> Problem description: Extract every line of the records below that contains the string "shortInstrumentName".

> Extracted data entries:
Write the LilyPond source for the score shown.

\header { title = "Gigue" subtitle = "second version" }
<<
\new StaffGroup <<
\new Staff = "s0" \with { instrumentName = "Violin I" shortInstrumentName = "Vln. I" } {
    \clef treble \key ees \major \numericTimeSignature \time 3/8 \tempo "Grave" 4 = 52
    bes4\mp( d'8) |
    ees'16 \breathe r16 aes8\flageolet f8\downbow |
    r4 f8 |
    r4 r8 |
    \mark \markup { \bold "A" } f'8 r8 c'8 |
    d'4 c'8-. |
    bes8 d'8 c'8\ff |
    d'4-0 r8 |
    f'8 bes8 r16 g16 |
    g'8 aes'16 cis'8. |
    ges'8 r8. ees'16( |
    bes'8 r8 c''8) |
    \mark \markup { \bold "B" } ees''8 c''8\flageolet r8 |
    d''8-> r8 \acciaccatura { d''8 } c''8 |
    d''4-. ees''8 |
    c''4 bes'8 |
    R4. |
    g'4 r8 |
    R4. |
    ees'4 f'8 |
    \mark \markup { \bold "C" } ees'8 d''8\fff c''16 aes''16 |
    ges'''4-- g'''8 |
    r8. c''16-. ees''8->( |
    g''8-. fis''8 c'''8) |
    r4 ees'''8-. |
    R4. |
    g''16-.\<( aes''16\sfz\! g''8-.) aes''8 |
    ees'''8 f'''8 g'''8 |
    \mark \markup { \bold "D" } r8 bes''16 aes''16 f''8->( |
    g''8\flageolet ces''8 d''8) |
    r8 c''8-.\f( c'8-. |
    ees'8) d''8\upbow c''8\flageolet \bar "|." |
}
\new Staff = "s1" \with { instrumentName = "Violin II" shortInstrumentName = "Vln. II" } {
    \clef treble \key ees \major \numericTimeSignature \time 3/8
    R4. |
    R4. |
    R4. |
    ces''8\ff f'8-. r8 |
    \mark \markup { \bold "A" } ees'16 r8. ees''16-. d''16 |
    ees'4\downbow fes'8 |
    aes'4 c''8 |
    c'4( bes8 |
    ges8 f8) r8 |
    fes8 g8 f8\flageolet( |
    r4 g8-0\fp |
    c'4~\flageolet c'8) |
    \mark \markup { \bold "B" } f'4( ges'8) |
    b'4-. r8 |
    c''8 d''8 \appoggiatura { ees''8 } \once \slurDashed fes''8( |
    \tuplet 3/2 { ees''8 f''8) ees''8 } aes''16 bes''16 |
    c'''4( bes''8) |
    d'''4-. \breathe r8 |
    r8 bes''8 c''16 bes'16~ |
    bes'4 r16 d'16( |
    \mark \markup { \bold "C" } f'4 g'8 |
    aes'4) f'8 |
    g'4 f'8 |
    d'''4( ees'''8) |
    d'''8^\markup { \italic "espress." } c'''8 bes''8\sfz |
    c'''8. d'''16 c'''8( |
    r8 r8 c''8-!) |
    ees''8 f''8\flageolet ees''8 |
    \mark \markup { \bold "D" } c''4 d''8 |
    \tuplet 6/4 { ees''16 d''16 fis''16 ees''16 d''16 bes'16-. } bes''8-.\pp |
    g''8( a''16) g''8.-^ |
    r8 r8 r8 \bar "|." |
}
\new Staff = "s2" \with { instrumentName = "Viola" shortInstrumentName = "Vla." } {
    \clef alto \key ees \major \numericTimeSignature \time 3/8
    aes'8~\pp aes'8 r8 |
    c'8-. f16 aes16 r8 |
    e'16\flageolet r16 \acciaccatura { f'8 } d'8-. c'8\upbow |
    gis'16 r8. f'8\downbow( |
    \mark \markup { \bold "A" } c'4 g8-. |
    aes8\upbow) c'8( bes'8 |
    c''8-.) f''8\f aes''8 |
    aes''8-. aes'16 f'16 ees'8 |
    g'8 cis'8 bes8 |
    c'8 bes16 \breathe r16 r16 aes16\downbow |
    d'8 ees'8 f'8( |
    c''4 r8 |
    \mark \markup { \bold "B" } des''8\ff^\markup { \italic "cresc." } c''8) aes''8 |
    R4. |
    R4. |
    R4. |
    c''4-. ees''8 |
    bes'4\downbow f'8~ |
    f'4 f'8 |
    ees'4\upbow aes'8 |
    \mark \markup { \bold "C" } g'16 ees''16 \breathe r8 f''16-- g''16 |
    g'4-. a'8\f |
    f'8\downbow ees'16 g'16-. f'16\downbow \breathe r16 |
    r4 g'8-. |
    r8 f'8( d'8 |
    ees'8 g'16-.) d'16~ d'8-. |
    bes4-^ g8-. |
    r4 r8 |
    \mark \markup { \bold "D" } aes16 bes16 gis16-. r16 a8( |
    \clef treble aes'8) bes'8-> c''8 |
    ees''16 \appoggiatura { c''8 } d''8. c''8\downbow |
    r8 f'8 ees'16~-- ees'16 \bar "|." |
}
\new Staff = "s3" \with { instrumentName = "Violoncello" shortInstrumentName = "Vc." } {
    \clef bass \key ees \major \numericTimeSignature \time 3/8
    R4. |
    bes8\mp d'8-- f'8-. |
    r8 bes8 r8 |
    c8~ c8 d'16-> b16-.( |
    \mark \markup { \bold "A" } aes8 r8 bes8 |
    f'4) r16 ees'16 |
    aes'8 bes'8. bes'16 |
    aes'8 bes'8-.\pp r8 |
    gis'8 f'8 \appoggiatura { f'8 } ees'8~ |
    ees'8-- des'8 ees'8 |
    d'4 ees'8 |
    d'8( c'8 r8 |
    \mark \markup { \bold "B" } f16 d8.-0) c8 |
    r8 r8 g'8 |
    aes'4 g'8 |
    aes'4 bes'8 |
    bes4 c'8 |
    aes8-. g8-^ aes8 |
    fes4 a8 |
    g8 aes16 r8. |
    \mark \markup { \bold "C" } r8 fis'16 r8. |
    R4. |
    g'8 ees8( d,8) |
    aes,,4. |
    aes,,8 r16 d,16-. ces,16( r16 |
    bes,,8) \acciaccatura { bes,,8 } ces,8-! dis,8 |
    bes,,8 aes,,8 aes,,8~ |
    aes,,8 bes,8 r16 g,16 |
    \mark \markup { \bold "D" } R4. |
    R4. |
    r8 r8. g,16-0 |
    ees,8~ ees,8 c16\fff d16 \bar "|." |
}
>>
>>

> Correct result:
\new Staff = "s0" \with { instrumentName = "Violin I" shortInstrumentName = "Vln. I" } {
\new Staff = "s1" \with { instrumentName = "Violin II" shortInstrumentName = "Vln. II" } {
\new Staff = "s2" \with { instrumentName = "Viola" shortInstrumentName = "Vla." } {
\new Staff = "s3" \with { instrumentName = "Violoncello" shortInstrumentName = "Vc." } {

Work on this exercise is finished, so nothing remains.